DIRECTIONS:
Keep the wording of every entry exactly as it is while leaving the pictures out of your copy.

Object state comparisons:
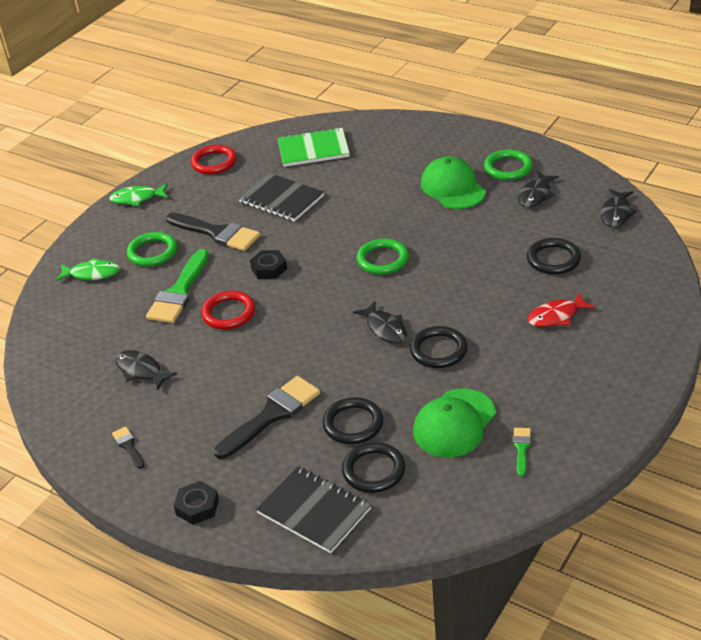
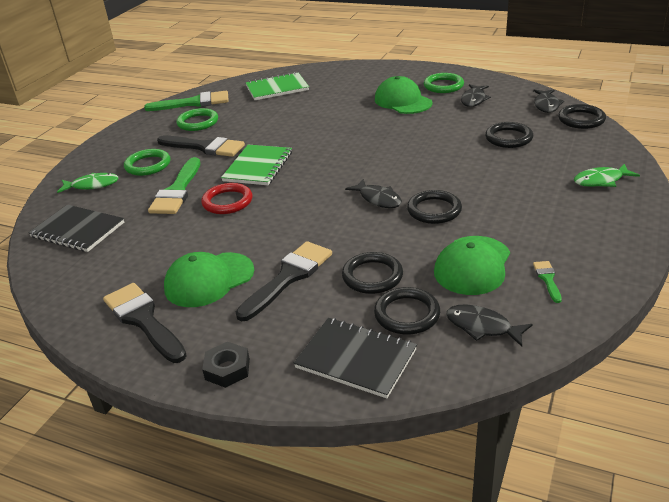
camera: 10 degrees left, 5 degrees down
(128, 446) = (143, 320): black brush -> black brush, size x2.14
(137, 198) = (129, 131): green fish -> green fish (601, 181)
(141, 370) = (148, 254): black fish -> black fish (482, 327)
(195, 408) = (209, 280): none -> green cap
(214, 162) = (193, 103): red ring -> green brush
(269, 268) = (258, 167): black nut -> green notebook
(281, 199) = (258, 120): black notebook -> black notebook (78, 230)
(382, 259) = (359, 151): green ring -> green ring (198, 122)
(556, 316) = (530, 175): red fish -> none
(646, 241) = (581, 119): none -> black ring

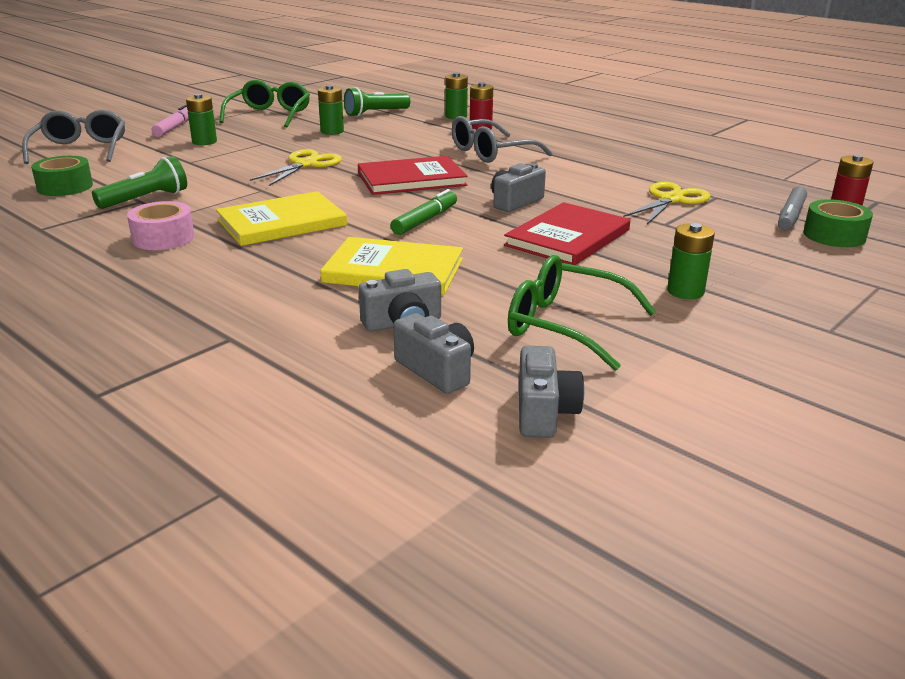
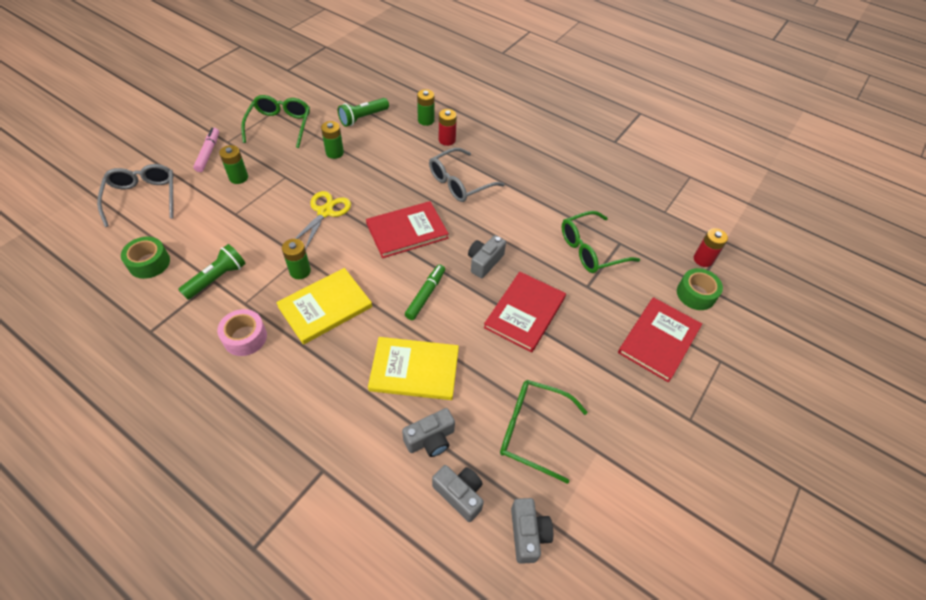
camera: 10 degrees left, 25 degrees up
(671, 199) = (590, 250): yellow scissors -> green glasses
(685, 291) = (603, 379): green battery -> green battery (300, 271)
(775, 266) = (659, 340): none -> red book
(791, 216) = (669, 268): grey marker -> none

RESPONSE TO THIS EXERCISE:
camera: 10 degrees left, 5 degrees down
(128, 446) = (143, 320): black brush -> black brush, size x2.14
(137, 198) = (129, 131): green fish -> green fish (601, 181)
(141, 370) = (148, 254): black fish -> black fish (482, 327)
(195, 408) = (209, 280): none -> green cap
(214, 162) = (193, 103): red ring -> green brush
(269, 268) = (258, 167): black nut -> green notebook
(281, 199) = (258, 120): black notebook -> black notebook (78, 230)
(382, 259) = (359, 151): green ring -> green ring (198, 122)
(556, 316) = (530, 175): red fish -> none
(646, 241) = (581, 119): none -> black ring

camera: 10 degrees left, 25 degrees up
(671, 199) = (590, 250): yellow scissors -> green glasses
(685, 291) = (603, 379): green battery -> green battery (300, 271)
(775, 266) = (659, 340): none -> red book
(791, 216) = (669, 268): grey marker -> none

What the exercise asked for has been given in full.